─── Supplied records ───
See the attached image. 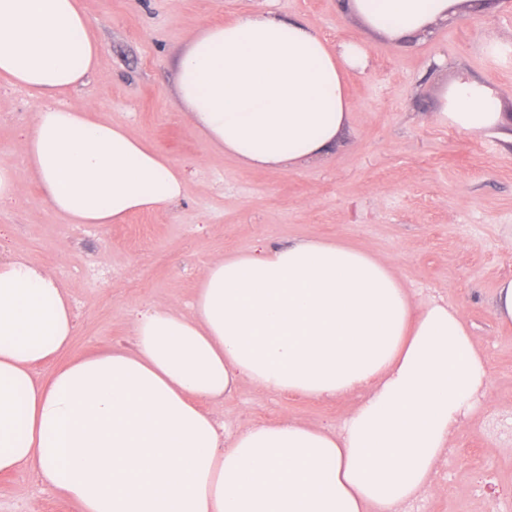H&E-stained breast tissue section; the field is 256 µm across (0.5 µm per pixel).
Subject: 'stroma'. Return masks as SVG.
Wrapping results in <instances>:
<instances>
[{"label":"stroma","mask_w":512,"mask_h":512,"mask_svg":"<svg viewBox=\"0 0 512 512\" xmlns=\"http://www.w3.org/2000/svg\"><path fill=\"white\" fill-rule=\"evenodd\" d=\"M103 52L97 73L63 104L81 103L123 123L179 166L174 206L125 223L71 224L51 210L26 173L18 144L36 102L0 80V164L23 188L0 205V255L25 257L66 288L77 321L67 358L127 343L132 310L189 312L203 270L255 243L323 239L387 260L419 303L461 306L489 382L476 413L452 437L431 490L411 512H512V326L492 316L499 281L512 278V0L455 15L422 38L368 31L346 0H81ZM298 20L331 44L361 42L364 71L346 79L350 123L318 161L255 170L218 153L188 121L176 95V58L189 33L251 9ZM500 98L507 124L465 133L435 122L460 75ZM106 269L98 287L86 258ZM359 396L321 401L241 384L208 411L234 431L291 418L337 428ZM0 512H78L72 500L23 469L0 475Z\"/></svg>","instance_id":"1"}]
</instances>
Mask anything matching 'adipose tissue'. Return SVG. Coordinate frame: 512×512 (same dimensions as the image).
Listing matches in <instances>:
<instances>
[{
	"label": "adipose tissue",
	"instance_id": "ef3b65f1",
	"mask_svg": "<svg viewBox=\"0 0 512 512\" xmlns=\"http://www.w3.org/2000/svg\"><path fill=\"white\" fill-rule=\"evenodd\" d=\"M458 0H349L372 31L425 33ZM101 43L80 0H0V77L37 102L20 142L48 205L71 224L169 208L185 179L146 139L59 104L97 73ZM362 44L263 11L208 24L177 61V97L217 152L252 169L320 158L350 122ZM493 90L459 78L438 123L496 127ZM69 296L25 258L0 262V473L33 471L80 512H402L426 495L488 383L459 306L416 303L369 251L306 239L228 254L189 313L137 315L132 348L77 358ZM246 383L311 399L360 396L337 430L294 419L224 434L202 402Z\"/></svg>",
	"mask_w": 512,
	"mask_h": 512
}]
</instances>
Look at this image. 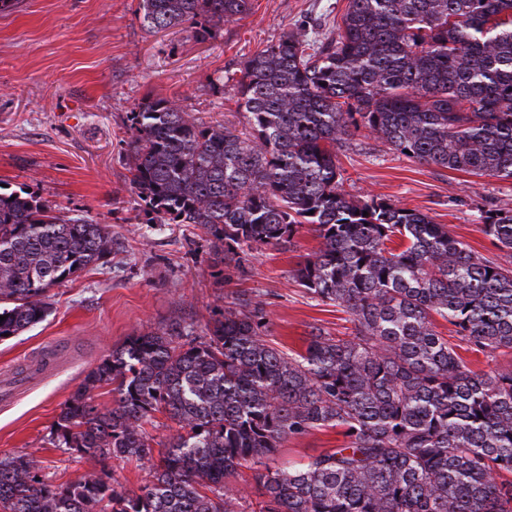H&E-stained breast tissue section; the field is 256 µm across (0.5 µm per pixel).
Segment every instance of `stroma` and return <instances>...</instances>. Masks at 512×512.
I'll return each instance as SVG.
<instances>
[{"mask_svg": "<svg viewBox=\"0 0 512 512\" xmlns=\"http://www.w3.org/2000/svg\"><path fill=\"white\" fill-rule=\"evenodd\" d=\"M347 0H254L251 14L201 41L190 25L146 28L139 0H15L0 10V185L28 189L58 214L108 225L112 260L49 289L51 313L0 341V459L29 455L47 481L70 483L90 462L59 448L52 425L85 373L128 337L173 322L188 340L228 296L263 301L267 340L304 350L312 331L336 335L345 313L309 298L292 272L319 241L250 252L226 276L211 237L192 224H149L128 180V117L147 99L194 119L242 128L243 62L302 23L329 32ZM344 188L426 213L474 252L512 264L482 231L491 208L512 209V179L414 162L366 131L338 151Z\"/></svg>", "mask_w": 512, "mask_h": 512, "instance_id": "stroma-1", "label": "stroma"}]
</instances>
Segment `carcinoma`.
<instances>
[{
    "label": "carcinoma",
    "mask_w": 512,
    "mask_h": 512,
    "mask_svg": "<svg viewBox=\"0 0 512 512\" xmlns=\"http://www.w3.org/2000/svg\"><path fill=\"white\" fill-rule=\"evenodd\" d=\"M253 2L140 11L149 29L190 23L206 40ZM237 87L242 131L169 100L131 113L137 203L149 224L210 233L236 272L246 251L290 247L309 225L319 248L293 279L350 331L286 352L265 338L263 302L237 296L197 343L177 342L178 325L129 337L51 431L94 470L55 485L27 455L0 459V512H246L242 468L253 512H512V371H474L458 352L512 350V269L419 211L349 194L336 161L365 129L415 162L512 179V0H348L335 36L284 34ZM482 232L512 252L511 211L485 213ZM111 256L105 225L0 193V341L49 316V288ZM157 412L177 426L159 451L144 429ZM328 429L343 443L282 459L286 442ZM114 459L148 471L138 490L117 485Z\"/></svg>",
    "instance_id": "carcinoma-1"
}]
</instances>
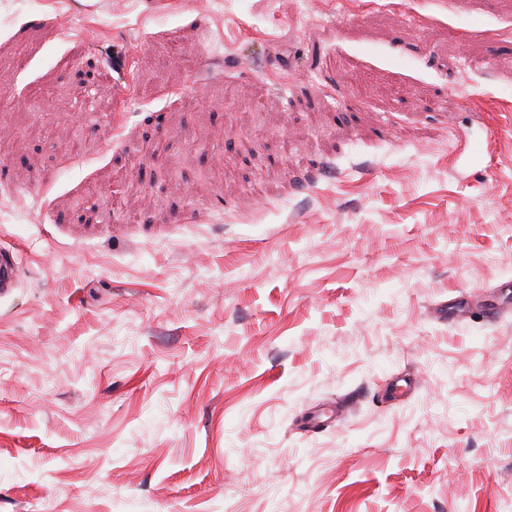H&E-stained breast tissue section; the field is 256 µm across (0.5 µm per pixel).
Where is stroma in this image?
<instances>
[{"label": "stroma", "mask_w": 512, "mask_h": 512, "mask_svg": "<svg viewBox=\"0 0 512 512\" xmlns=\"http://www.w3.org/2000/svg\"><path fill=\"white\" fill-rule=\"evenodd\" d=\"M298 2L0 0V512H512V0Z\"/></svg>", "instance_id": "obj_1"}]
</instances>
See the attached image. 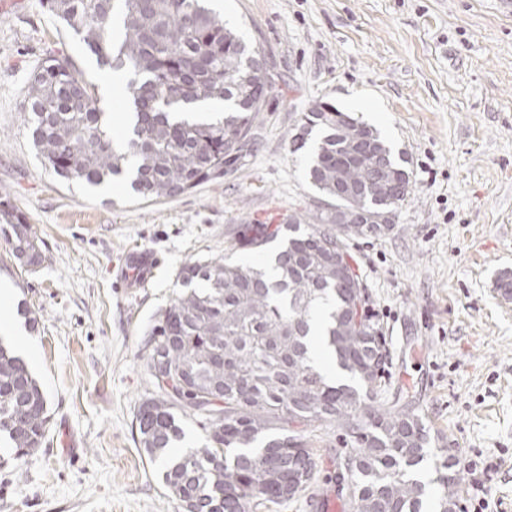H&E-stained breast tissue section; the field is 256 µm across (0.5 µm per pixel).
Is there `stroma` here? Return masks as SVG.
I'll return each mask as SVG.
<instances>
[{
  "instance_id": "obj_1",
  "label": "stroma",
  "mask_w": 512,
  "mask_h": 512,
  "mask_svg": "<svg viewBox=\"0 0 512 512\" xmlns=\"http://www.w3.org/2000/svg\"><path fill=\"white\" fill-rule=\"evenodd\" d=\"M264 53L275 86L245 166L159 202L60 181L31 146L23 88L49 54L93 83L114 131L126 102L41 0L0 14V193L35 224L42 262L22 267L0 231L5 307L26 328L22 357L48 399L50 440L0 459V512H181L134 415L152 387L146 335L189 259L264 265L235 248L244 221L281 224L318 205L301 112L332 103L404 153L412 194L391 230L350 241L355 273L387 339L381 406L421 415L456 461V512H512V0H221ZM156 253L146 287L114 271L130 248ZM316 488L335 489L339 429L311 433Z\"/></svg>"
}]
</instances>
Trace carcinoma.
Wrapping results in <instances>:
<instances>
[{
  "label": "carcinoma",
  "instance_id": "1",
  "mask_svg": "<svg viewBox=\"0 0 512 512\" xmlns=\"http://www.w3.org/2000/svg\"><path fill=\"white\" fill-rule=\"evenodd\" d=\"M209 0H42L79 37L99 66L122 76L130 110L124 146H115L95 86L65 57L48 55L32 70L24 103L32 147L60 180L92 187L127 181L139 200L185 194L226 169L243 166L252 127L274 82L264 54L227 27ZM224 102L198 119L190 107ZM311 186L331 208L397 214L410 198L411 173L380 133L326 101L302 113L294 150L311 135ZM386 160L400 189L379 182L374 155ZM0 229L23 266L41 262L34 225L0 199ZM386 227L335 224L308 211L286 224H244L240 249L271 244L268 264L195 259L179 273V292L145 343L152 386L135 413L140 447L164 461L163 481L183 512L270 509L304 492L316 473L306 434L347 432L350 466L336 479L351 490V512H422L426 485L417 478L431 442L422 417L377 405L388 363L385 336L370 311L350 309L364 287L346 241L380 236ZM202 282L205 288H192ZM323 317V341L341 379L311 357L310 318ZM184 415L203 419L205 443L182 455ZM48 402L26 362L0 346V438L13 457L41 448ZM434 453L435 512H454L455 463Z\"/></svg>",
  "mask_w": 512,
  "mask_h": 512
}]
</instances>
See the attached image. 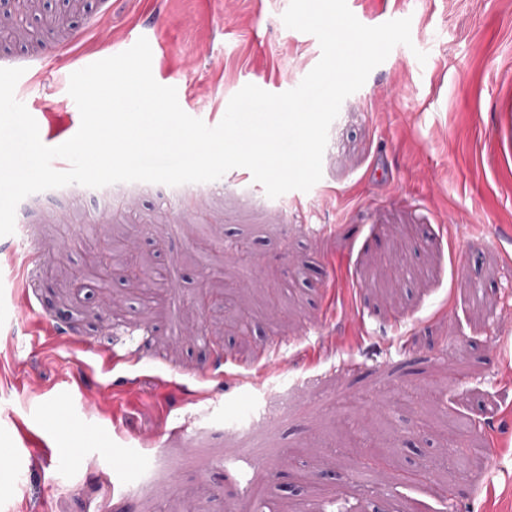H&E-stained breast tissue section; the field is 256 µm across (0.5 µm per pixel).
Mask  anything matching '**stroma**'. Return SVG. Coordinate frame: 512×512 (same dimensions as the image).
Returning <instances> with one entry per match:
<instances>
[{
	"label": "stroma",
	"mask_w": 512,
	"mask_h": 512,
	"mask_svg": "<svg viewBox=\"0 0 512 512\" xmlns=\"http://www.w3.org/2000/svg\"><path fill=\"white\" fill-rule=\"evenodd\" d=\"M288 5L155 0L144 21L137 0H43L0 67L42 73L29 108L53 147L80 127L79 59L143 37L155 80L216 124L244 85L319 61ZM347 5L367 26L410 18L412 44L343 102L309 191L272 199L234 168L202 196L116 183L18 204L24 240L0 236V512H512V0ZM92 230L172 283L88 277ZM206 292L221 309L198 310ZM104 336L131 362L104 367ZM287 393L281 419L268 402ZM131 448L143 472L115 467Z\"/></svg>",
	"instance_id": "stroma-1"
}]
</instances>
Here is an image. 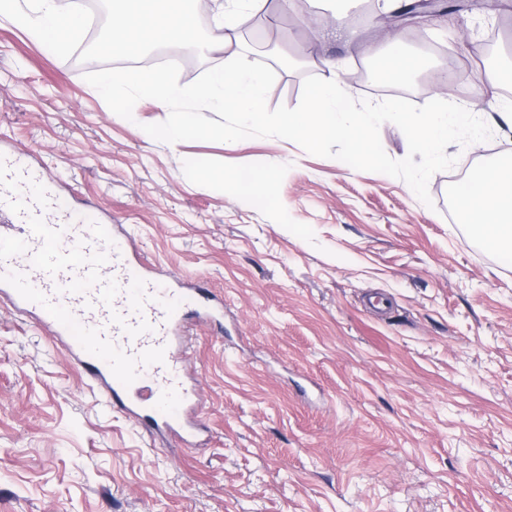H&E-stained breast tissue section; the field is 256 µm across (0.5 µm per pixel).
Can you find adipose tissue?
I'll return each instance as SVG.
<instances>
[{"mask_svg": "<svg viewBox=\"0 0 512 512\" xmlns=\"http://www.w3.org/2000/svg\"><path fill=\"white\" fill-rule=\"evenodd\" d=\"M268 0H217L218 33L212 50L221 51L230 40V18L265 11ZM0 16L24 30L33 40L50 45L55 52H68L85 22L79 0H32L22 9L17 0H0ZM195 16L183 0H122L112 17V34L105 50L122 56H137L151 44L179 46L194 40ZM471 113L454 109L430 115L428 120L407 124L409 140L421 149L447 141L459 127H471ZM205 181L229 185L236 193L250 194L264 203H274L268 190L273 175L268 171L217 169L207 161L195 164ZM459 213L470 224L485 250L493 254L512 252V161L473 170L456 195Z\"/></svg>", "mask_w": 512, "mask_h": 512, "instance_id": "1", "label": "adipose tissue"}]
</instances>
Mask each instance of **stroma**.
Wrapping results in <instances>:
<instances>
[{"mask_svg": "<svg viewBox=\"0 0 512 512\" xmlns=\"http://www.w3.org/2000/svg\"><path fill=\"white\" fill-rule=\"evenodd\" d=\"M356 6L270 0L224 51L192 46L179 81L243 54L275 72L268 107L293 108L331 58L353 99L383 101L355 82L375 28L343 42L313 23ZM491 27L512 46V0L403 30L434 45L421 72L443 56L457 71L454 91L411 102L467 105ZM91 31L59 54L0 19V141L62 179L73 210L122 225L158 283L201 279L223 298V334L196 323L184 363L206 431L191 448L147 431L0 299V512H512V255L486 252L454 202L473 169L512 156L494 108L512 93L478 113L490 140L447 147L457 162L426 205L401 179L286 139L151 138L167 111L143 99L127 122L85 81L131 64L89 56ZM196 157L271 170L276 206L199 180Z\"/></svg>", "mask_w": 512, "mask_h": 512, "instance_id": "stroma-1", "label": "stroma"}]
</instances>
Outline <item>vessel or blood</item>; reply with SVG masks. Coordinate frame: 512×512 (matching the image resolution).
<instances>
[{
  "label": "vessel or blood",
  "instance_id": "b4317fda",
  "mask_svg": "<svg viewBox=\"0 0 512 512\" xmlns=\"http://www.w3.org/2000/svg\"><path fill=\"white\" fill-rule=\"evenodd\" d=\"M0 297L35 312L113 406L183 441L197 437L196 391L177 355L191 316L217 321L203 288H161L123 236L76 220L24 154L0 153Z\"/></svg>",
  "mask_w": 512,
  "mask_h": 512
}]
</instances>
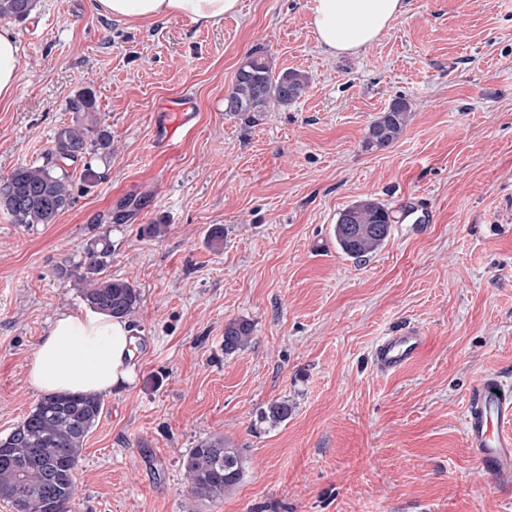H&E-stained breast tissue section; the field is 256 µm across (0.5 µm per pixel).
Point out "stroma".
<instances>
[{"mask_svg": "<svg viewBox=\"0 0 512 512\" xmlns=\"http://www.w3.org/2000/svg\"><path fill=\"white\" fill-rule=\"evenodd\" d=\"M313 0H240L201 26L97 14L91 0H37L5 26L19 46L0 100V176L42 162L68 109L92 94L112 135L101 181L75 176L55 223L0 212V436L40 394L28 362L56 316L85 309L71 272L109 234L106 276L141 302L135 381L103 396L75 472L78 512H512L463 431L484 375L512 386V0H408L355 56L322 52ZM310 77L306 94L249 128L224 98L246 55ZM412 106L384 151L363 140L396 97ZM188 104L178 125L168 105ZM424 216L392 224L356 262L333 226L352 203ZM146 224L164 236H141ZM224 228L220 250L204 242ZM254 326L224 353V325ZM415 327L422 355L395 374L371 350ZM285 398L288 420L261 418ZM224 437L248 458L222 501L191 504L183 460Z\"/></svg>", "mask_w": 512, "mask_h": 512, "instance_id": "stroma-1", "label": "stroma"}]
</instances>
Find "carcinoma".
Listing matches in <instances>:
<instances>
[{
    "instance_id": "carcinoma-1",
    "label": "carcinoma",
    "mask_w": 512,
    "mask_h": 512,
    "mask_svg": "<svg viewBox=\"0 0 512 512\" xmlns=\"http://www.w3.org/2000/svg\"><path fill=\"white\" fill-rule=\"evenodd\" d=\"M35 5L36 0H0V18L25 19ZM308 85L305 73L287 69L275 75L265 58L249 55L241 62L225 98L226 111L245 126H256L274 108L299 100ZM68 109L91 116L89 123L58 128L43 163L18 167L0 179V210L15 224H52L71 204L72 175L62 162L89 158L80 179L92 186L100 179L92 160L112 153L111 134L92 118L93 96L85 92L75 95L68 101ZM410 116L407 99L395 98L369 125L365 149L391 147L402 137ZM390 230V211L374 199H364L340 212L334 235L342 254L361 260L386 245ZM111 257L112 240L107 234L86 245L77 266L80 280L85 282L83 298L90 308L126 320L138 308L141 295L129 280L103 275ZM253 332L247 319L225 323L224 353L247 347ZM291 413L288 400L280 399L270 403L265 418L276 424ZM101 414L102 400L97 394L42 396L21 423L0 437V499L10 502L14 512H76L75 470L84 442ZM245 464L244 449L229 447L224 438L201 441L183 461L189 500L216 503L224 499L241 480Z\"/></svg>"
}]
</instances>
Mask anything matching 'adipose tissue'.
I'll list each match as a JSON object with an SVG mask.
<instances>
[{"instance_id":"adipose-tissue-1","label":"adipose tissue","mask_w":512,"mask_h":512,"mask_svg":"<svg viewBox=\"0 0 512 512\" xmlns=\"http://www.w3.org/2000/svg\"><path fill=\"white\" fill-rule=\"evenodd\" d=\"M93 8L119 21L184 17L214 25L237 15L239 0H94ZM406 12L407 0H314L310 23L323 52L356 55ZM134 350L127 322L90 308L62 313L35 347L28 378L44 394H106L132 383Z\"/></svg>"}]
</instances>
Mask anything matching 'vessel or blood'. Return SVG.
Segmentation results:
<instances>
[{
	"label": "vessel or blood",
	"instance_id": "vessel-or-blood-1",
	"mask_svg": "<svg viewBox=\"0 0 512 512\" xmlns=\"http://www.w3.org/2000/svg\"><path fill=\"white\" fill-rule=\"evenodd\" d=\"M425 344L419 329L408 327L382 337L371 354L383 373L401 371L415 361ZM464 435L483 468L502 486L512 485V387L486 375L467 396Z\"/></svg>",
	"mask_w": 512,
	"mask_h": 512
}]
</instances>
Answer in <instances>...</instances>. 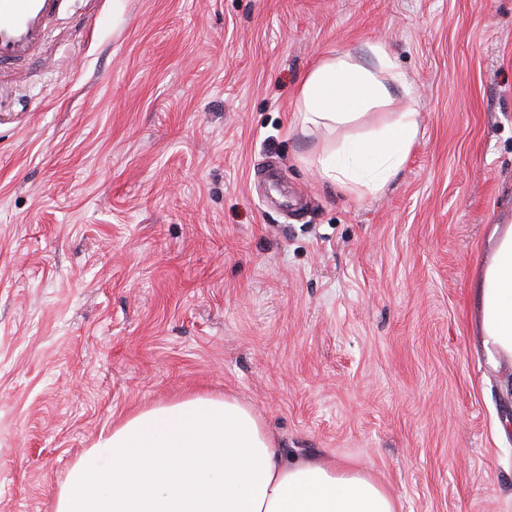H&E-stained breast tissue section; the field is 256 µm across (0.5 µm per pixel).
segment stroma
Instances as JSON below:
<instances>
[{
  "instance_id": "1",
  "label": "stroma",
  "mask_w": 512,
  "mask_h": 512,
  "mask_svg": "<svg viewBox=\"0 0 512 512\" xmlns=\"http://www.w3.org/2000/svg\"><path fill=\"white\" fill-rule=\"evenodd\" d=\"M384 43L414 108L356 198L305 164L294 99ZM0 72V512H55L149 406L251 404L286 452L402 512H512V364L473 288L512 225V0H64Z\"/></svg>"
}]
</instances>
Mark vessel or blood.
Returning a JSON list of instances; mask_svg holds the SVG:
<instances>
[{
    "label": "vessel or blood",
    "mask_w": 512,
    "mask_h": 512,
    "mask_svg": "<svg viewBox=\"0 0 512 512\" xmlns=\"http://www.w3.org/2000/svg\"><path fill=\"white\" fill-rule=\"evenodd\" d=\"M61 0H0V69L43 56Z\"/></svg>",
    "instance_id": "obj_1"
}]
</instances>
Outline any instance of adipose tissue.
I'll return each instance as SVG.
<instances>
[{
	"label": "adipose tissue",
	"instance_id": "obj_1",
	"mask_svg": "<svg viewBox=\"0 0 512 512\" xmlns=\"http://www.w3.org/2000/svg\"><path fill=\"white\" fill-rule=\"evenodd\" d=\"M371 64L350 54L320 59L304 77L296 110L303 133H333L408 92L383 44ZM417 112L314 153L320 177L363 196L382 191L417 140ZM475 301L490 364L512 361V226L485 269ZM76 463L56 512H398L371 472L284 453L260 416L236 397L194 395L143 410L113 428Z\"/></svg>",
	"mask_w": 512,
	"mask_h": 512
}]
</instances>
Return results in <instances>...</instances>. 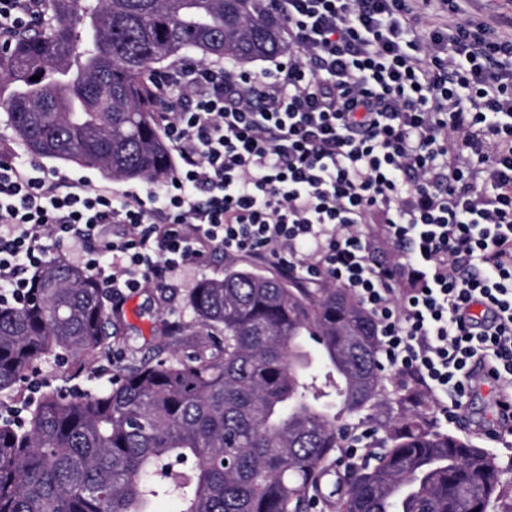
───
_Work to complete_. In the listing, find each line with the string "vessel" and copy it.

_Final answer_.
Outline <item>vessel or blood</item>; reply with SVG masks. Coordinate frame: 512×512 (matching the image resolution).
  "label": "vessel or blood",
Mask anything matching 'vessel or blood'. Return SVG.
	"label": "vessel or blood",
	"instance_id": "vessel-or-blood-1",
Mark vessel or blood.
    "label": "vessel or blood",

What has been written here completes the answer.